§ **ABOUT THIS EXERCISE**: For this exercise, please return exactly the line containing "IC8: NOT 74LS04" and each line after it through the end of the records, with no pictures included.

§ **Collected data entries**:

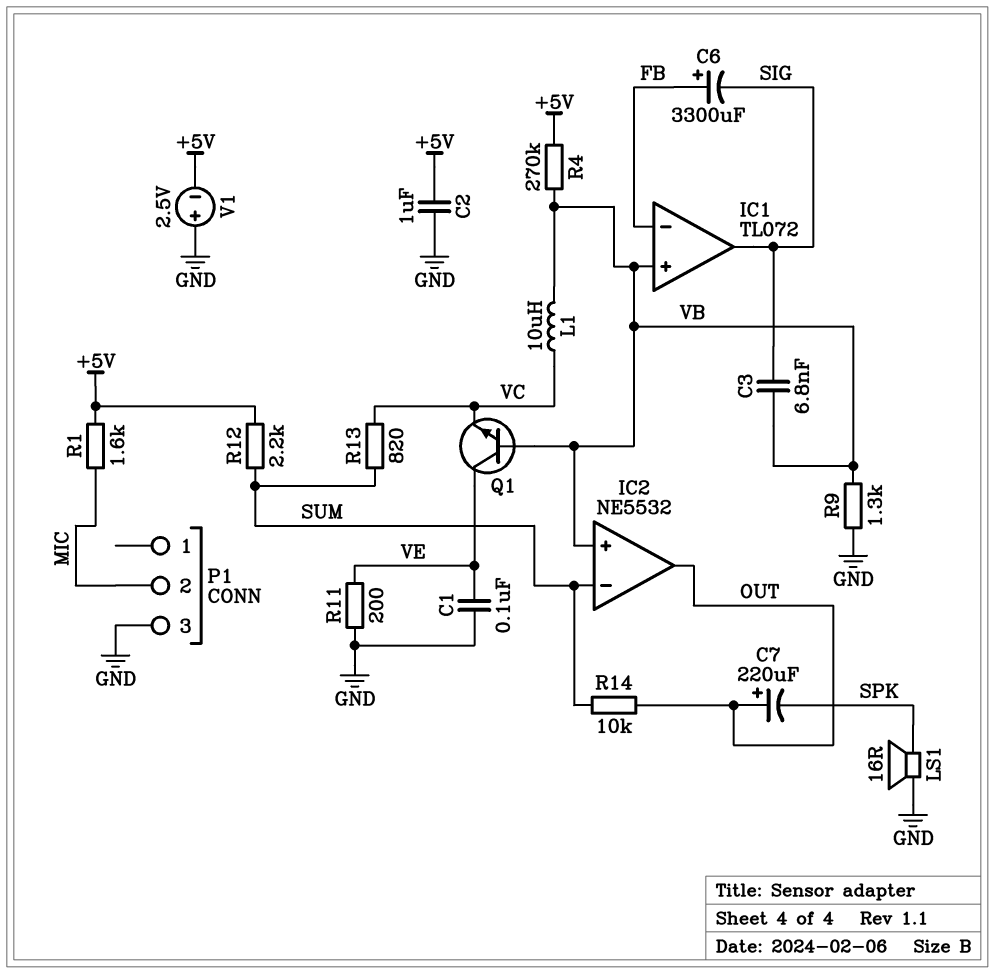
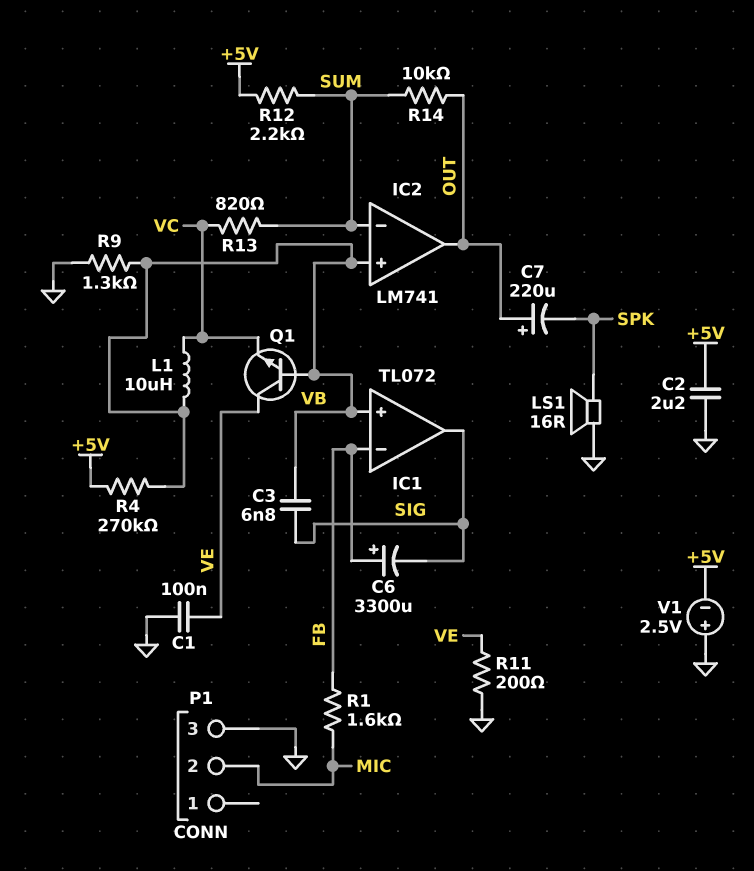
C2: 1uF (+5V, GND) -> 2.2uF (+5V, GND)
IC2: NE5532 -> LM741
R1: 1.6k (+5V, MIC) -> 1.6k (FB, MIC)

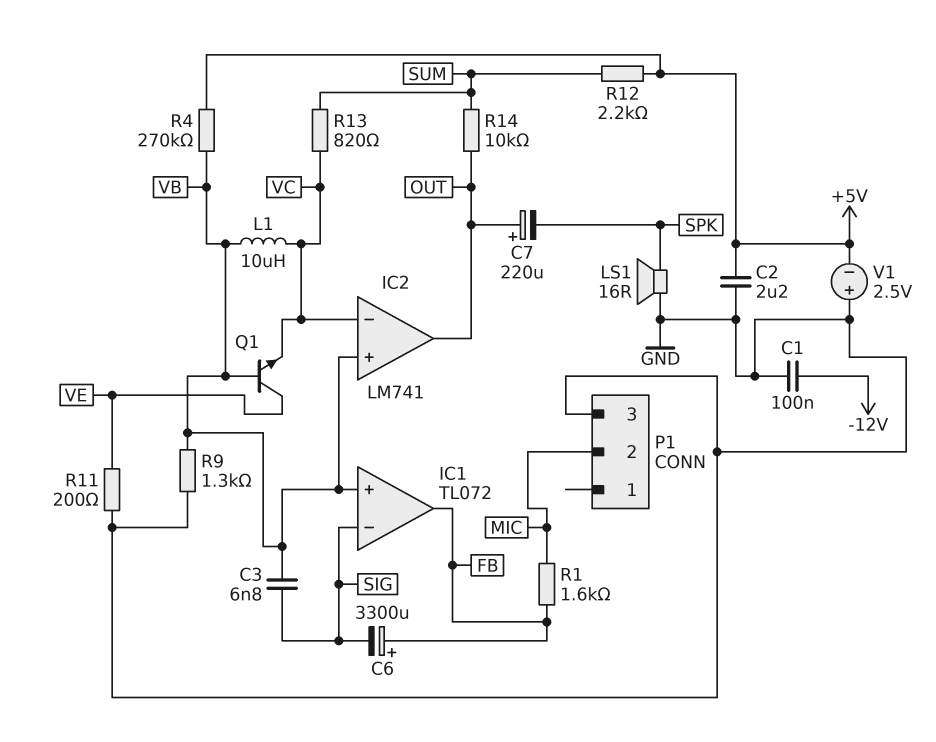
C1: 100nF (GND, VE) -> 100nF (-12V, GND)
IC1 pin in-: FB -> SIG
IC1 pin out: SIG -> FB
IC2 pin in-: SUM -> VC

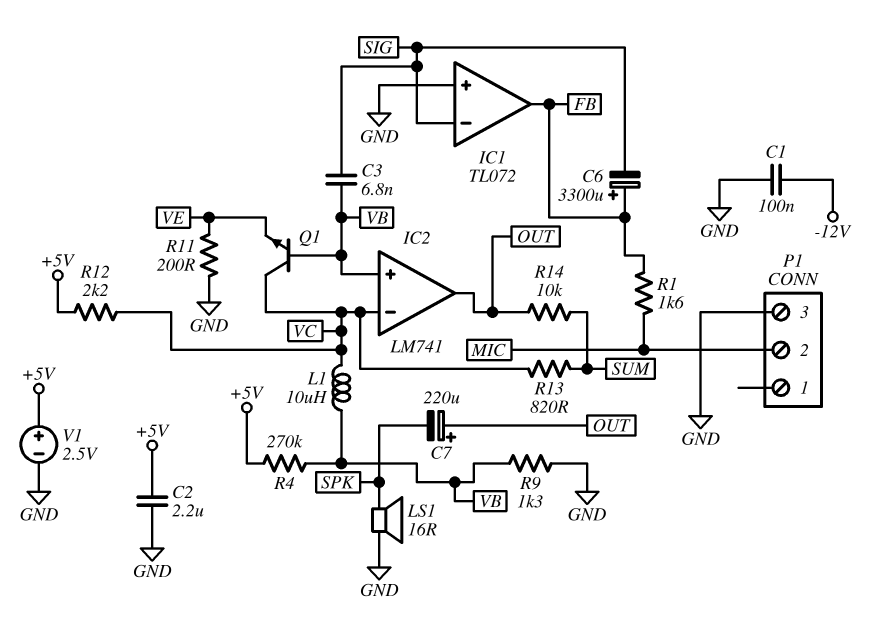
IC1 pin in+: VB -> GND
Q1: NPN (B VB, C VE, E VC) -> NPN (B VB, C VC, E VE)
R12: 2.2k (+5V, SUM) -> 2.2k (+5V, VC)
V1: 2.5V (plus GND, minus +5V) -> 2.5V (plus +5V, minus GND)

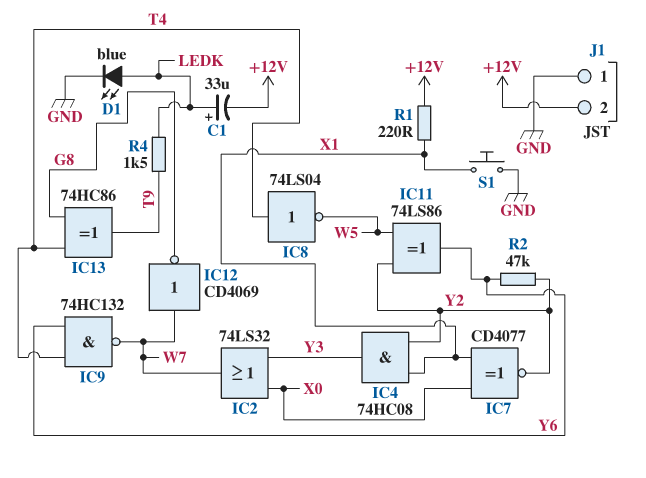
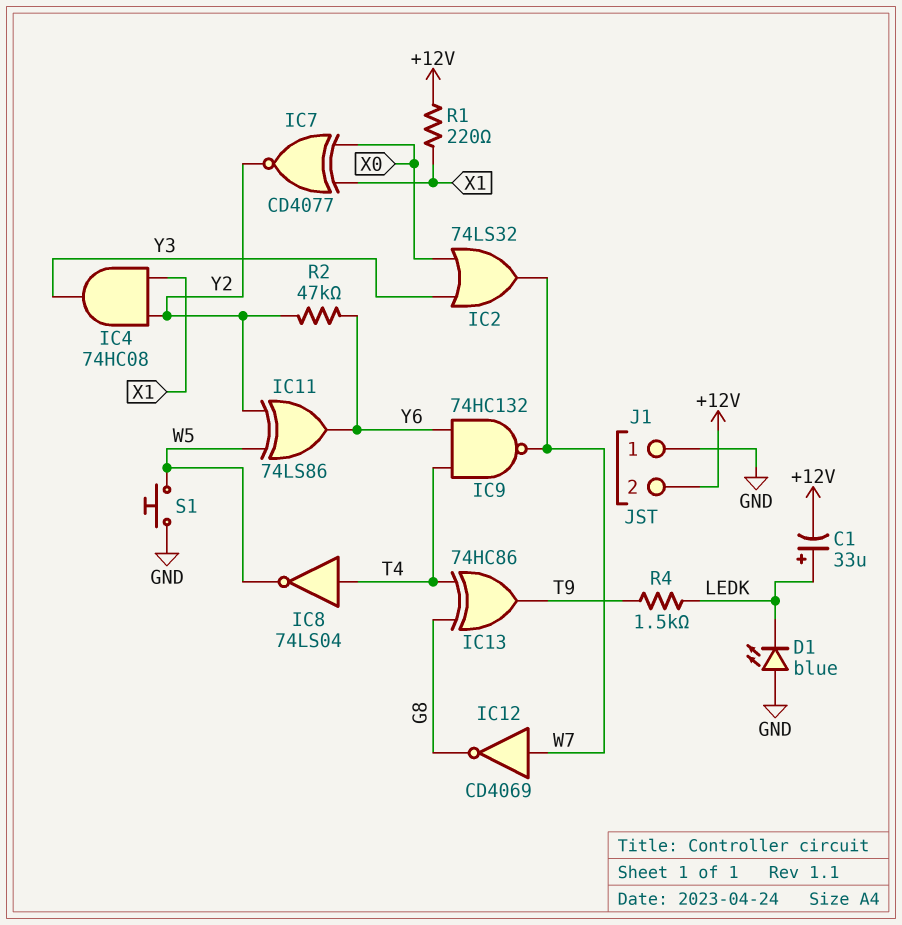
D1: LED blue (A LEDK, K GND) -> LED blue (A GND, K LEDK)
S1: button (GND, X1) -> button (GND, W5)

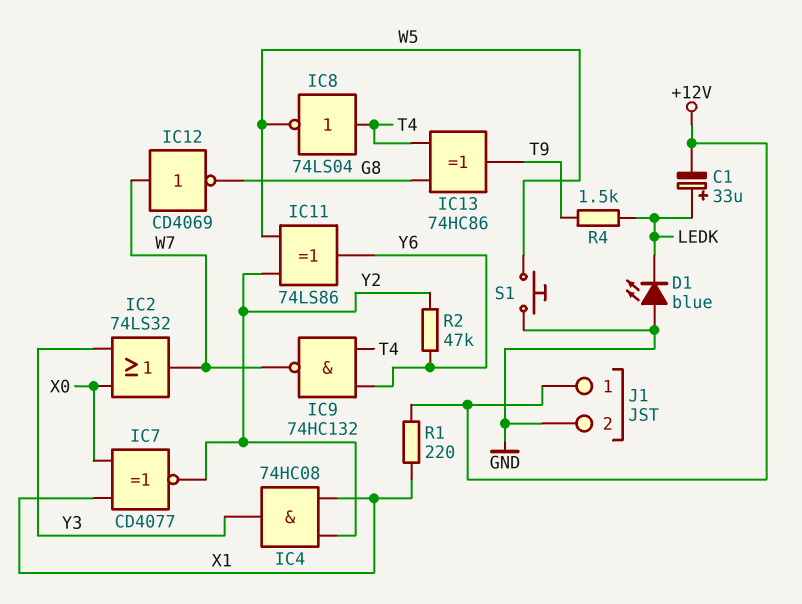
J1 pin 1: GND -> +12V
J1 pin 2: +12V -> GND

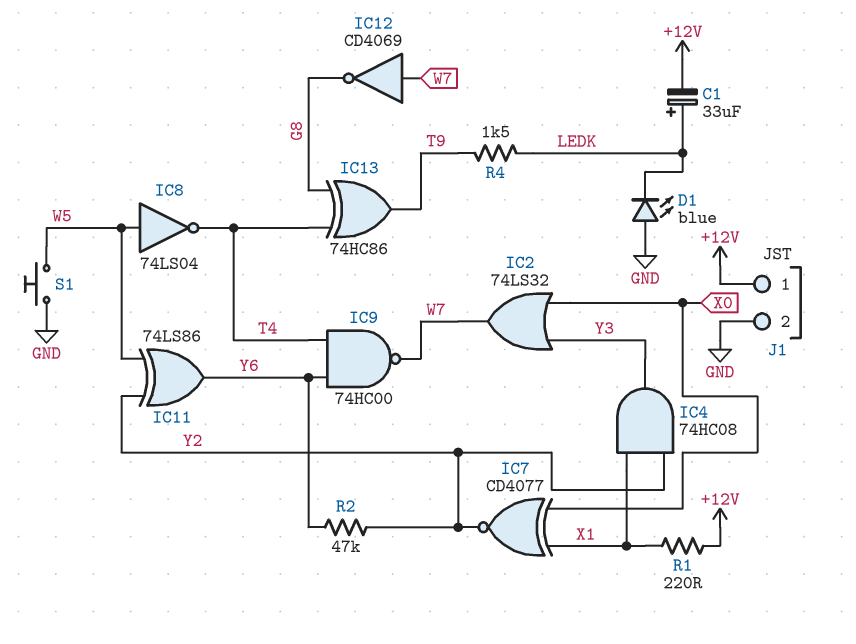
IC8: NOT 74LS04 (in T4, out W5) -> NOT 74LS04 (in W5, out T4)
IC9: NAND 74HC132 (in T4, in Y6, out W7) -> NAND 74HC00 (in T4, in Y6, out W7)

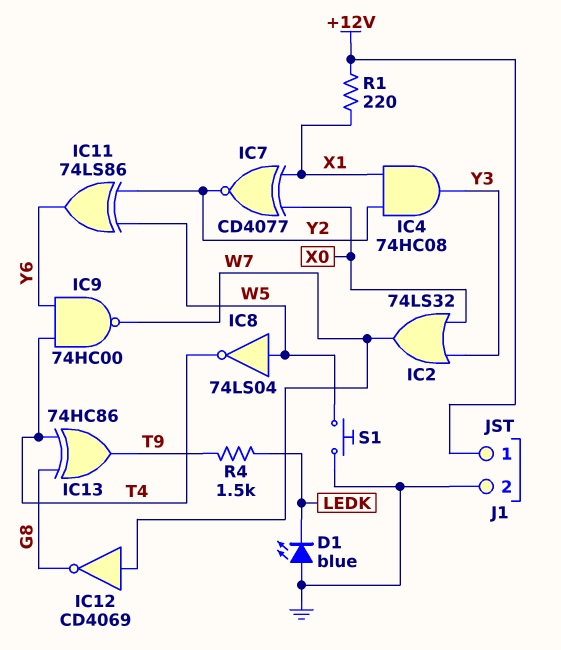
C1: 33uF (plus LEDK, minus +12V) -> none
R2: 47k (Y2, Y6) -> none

§ **YOUR SOLUTION**:
IC8: NOT 74LS04 (in T4, out W5) -> NOT 74LS04 (in W5, out T4)
IC9: NAND 74HC132 (in T4, in Y6, out W7) -> NAND 74HC00 (in T4, in Y6, out W7)

C1: 33uF (plus LEDK, minus +12V) -> none
R2: 47k (Y2, Y6) -> none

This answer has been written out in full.